**MATERIAL FOR THE TASK:**
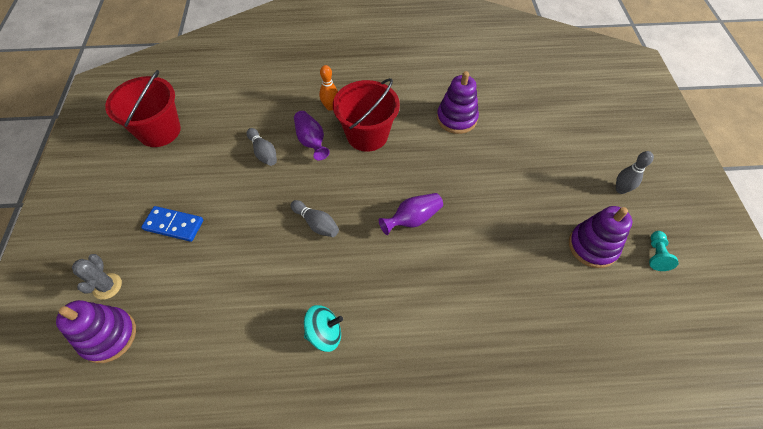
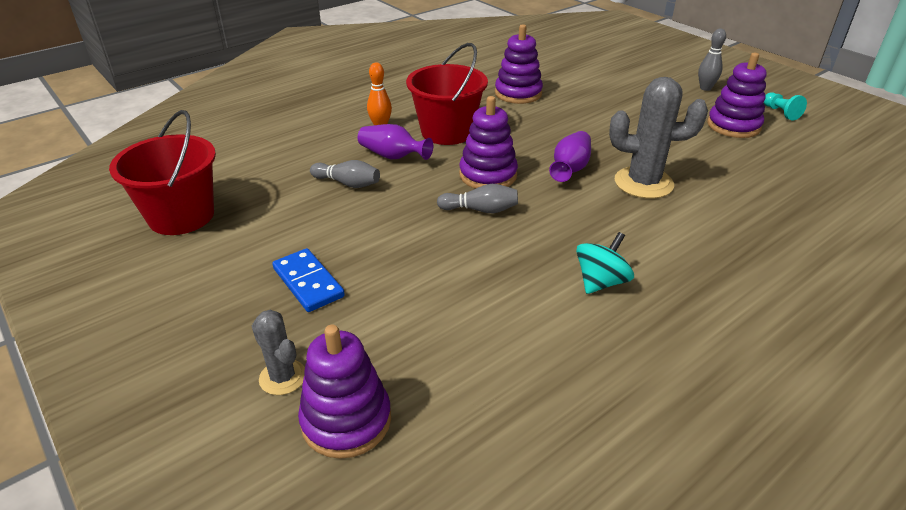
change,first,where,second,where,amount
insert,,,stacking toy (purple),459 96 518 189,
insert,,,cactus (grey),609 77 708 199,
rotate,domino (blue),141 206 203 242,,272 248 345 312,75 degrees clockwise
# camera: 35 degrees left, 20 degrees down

**ACTION ITEM:** Line by line, write out the records above exactly, skipping the pictures.

**SOLUTION FOR THIS PROBLEM:**
change,first,where,second,where,amount
insert,,,stacking toy (purple),459 96 518 189,
insert,,,cactus (grey),609 77 708 199,
rotate,domino (blue),141 206 203 242,,272 248 345 312,75 degrees clockwise
# camera: 35 degrees left, 20 degrees down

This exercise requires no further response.